Written exercise:
Please render all of the material below as a single numbered list, leaving out any blank lines.

Extracted entries:
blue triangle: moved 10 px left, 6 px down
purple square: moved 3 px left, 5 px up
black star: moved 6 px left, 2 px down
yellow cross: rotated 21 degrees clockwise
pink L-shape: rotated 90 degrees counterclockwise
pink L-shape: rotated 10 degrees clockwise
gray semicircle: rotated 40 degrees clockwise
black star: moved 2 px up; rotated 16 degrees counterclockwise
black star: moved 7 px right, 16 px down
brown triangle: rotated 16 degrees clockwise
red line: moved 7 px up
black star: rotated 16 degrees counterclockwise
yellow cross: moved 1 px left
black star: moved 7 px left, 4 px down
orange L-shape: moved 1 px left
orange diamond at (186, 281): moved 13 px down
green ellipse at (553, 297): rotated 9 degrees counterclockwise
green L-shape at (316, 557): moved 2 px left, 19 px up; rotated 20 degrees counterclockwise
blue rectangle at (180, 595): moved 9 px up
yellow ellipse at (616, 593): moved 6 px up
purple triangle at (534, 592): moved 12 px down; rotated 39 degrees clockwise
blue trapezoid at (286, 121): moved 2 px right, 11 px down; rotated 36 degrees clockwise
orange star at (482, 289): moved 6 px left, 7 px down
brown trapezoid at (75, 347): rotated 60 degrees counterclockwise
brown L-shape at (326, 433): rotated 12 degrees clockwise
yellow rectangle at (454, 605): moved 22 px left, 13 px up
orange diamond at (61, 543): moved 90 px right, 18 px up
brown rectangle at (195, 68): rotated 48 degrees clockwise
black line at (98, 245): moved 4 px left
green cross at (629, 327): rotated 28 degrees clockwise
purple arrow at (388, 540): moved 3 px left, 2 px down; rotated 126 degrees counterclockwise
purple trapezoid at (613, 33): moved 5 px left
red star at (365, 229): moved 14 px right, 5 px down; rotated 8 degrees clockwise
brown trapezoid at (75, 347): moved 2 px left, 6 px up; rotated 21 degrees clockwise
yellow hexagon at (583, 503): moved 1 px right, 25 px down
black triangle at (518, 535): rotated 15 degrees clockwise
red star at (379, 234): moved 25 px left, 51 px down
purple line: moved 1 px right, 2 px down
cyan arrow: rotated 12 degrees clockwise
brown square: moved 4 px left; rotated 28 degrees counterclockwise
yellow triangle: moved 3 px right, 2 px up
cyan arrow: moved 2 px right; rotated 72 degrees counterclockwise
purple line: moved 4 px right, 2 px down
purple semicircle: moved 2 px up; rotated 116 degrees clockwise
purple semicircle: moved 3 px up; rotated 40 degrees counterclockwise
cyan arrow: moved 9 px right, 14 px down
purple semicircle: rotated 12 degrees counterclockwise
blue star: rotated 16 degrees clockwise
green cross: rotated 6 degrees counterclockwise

Result of the exercise:
1. blue triangle: moved 10 px left, 6 px down
2. purple square: moved 3 px left, 5 px up
3. black star: moved 6 px left, 2 px down
4. yellow cross: rotated 21 degrees clockwise
5. pink L-shape: rotated 90 degrees counterclockwise
6. pink L-shape: rotated 10 degrees clockwise
7. gray semicircle: rotated 40 degrees clockwise
8. black star: moved 2 px up; rotated 16 degrees counterclockwise
9. black star: moved 7 px right, 16 px down
10. brown triangle: rotated 16 degrees clockwise
11. red line: moved 7 px up
12. black star: rotated 16 degrees counterclockwise
13. yellow cross: moved 1 px left
14. black star: moved 7 px left, 4 px down
15. orange L-shape: moved 1 px left
16. orange diamond at (186, 281): moved 13 px down
17. green ellipse at (553, 297): rotated 9 degrees counterclockwise
18. green L-shape at (316, 557): moved 2 px left, 19 px up; rotated 20 degrees counterclockwise
19. blue rectangle at (180, 595): moved 9 px up
20. yellow ellipse at (616, 593): moved 6 px up
21. purple triangle at (534, 592): moved 12 px down; rotated 39 degrees clockwise
22. blue trapezoid at (286, 121): moved 2 px right, 11 px down; rotated 36 degrees clockwise
23. orange star at (482, 289): moved 6 px left, 7 px down
24. brown trapezoid at (75, 347): rotated 60 degrees counterclockwise
25. brown L-shape at (326, 433): rotated 12 degrees clockwise
26. yellow rectangle at (454, 605): moved 22 px left, 13 px up
27. orange diamond at (61, 543): moved 90 px right, 18 px up
28. brown rectangle at (195, 68): rotated 48 degrees clockwise
29. black line at (98, 245): moved 4 px left
30. green cross at (629, 327): rotated 28 degrees clockwise
31. purple arrow at (388, 540): moved 3 px left, 2 px down; rotated 126 degrees counterclockwise
32. purple trapezoid at (613, 33): moved 5 px left
33. red star at (365, 229): moved 14 px right, 5 px down; rotated 8 degrees clockwise
34. brown trapezoid at (75, 347): moved 2 px left, 6 px up; rotated 21 degrees clockwise
35. yellow hexagon at (583, 503): moved 1 px right, 25 px down
36. black triangle at (518, 535): rotated 15 degrees clockwise
37. red star at (379, 234): moved 25 px left, 51 px down
38. purple line: moved 1 px right, 2 px down
39. cyan arrow: rotated 12 degrees clockwise
40. brown square: moved 4 px left; rotated 28 degrees counterclockwise
41. yellow triangle: moved 3 px right, 2 px up
42. cyan arrow: moved 2 px right; rotated 72 degrees counterclockwise
43. purple line: moved 4 px right, 2 px down
44. purple semicircle: moved 2 px up; rotated 116 degrees clockwise
45. purple semicircle: moved 3 px up; rotated 40 degrees counterclockwise
46. cyan arrow: moved 9 px right, 14 px down
47. purple semicircle: rotated 12 degrees counterclockwise
48. blue star: rotated 16 degrees clockwise
49. green cross: rotated 6 degrees counterclockwise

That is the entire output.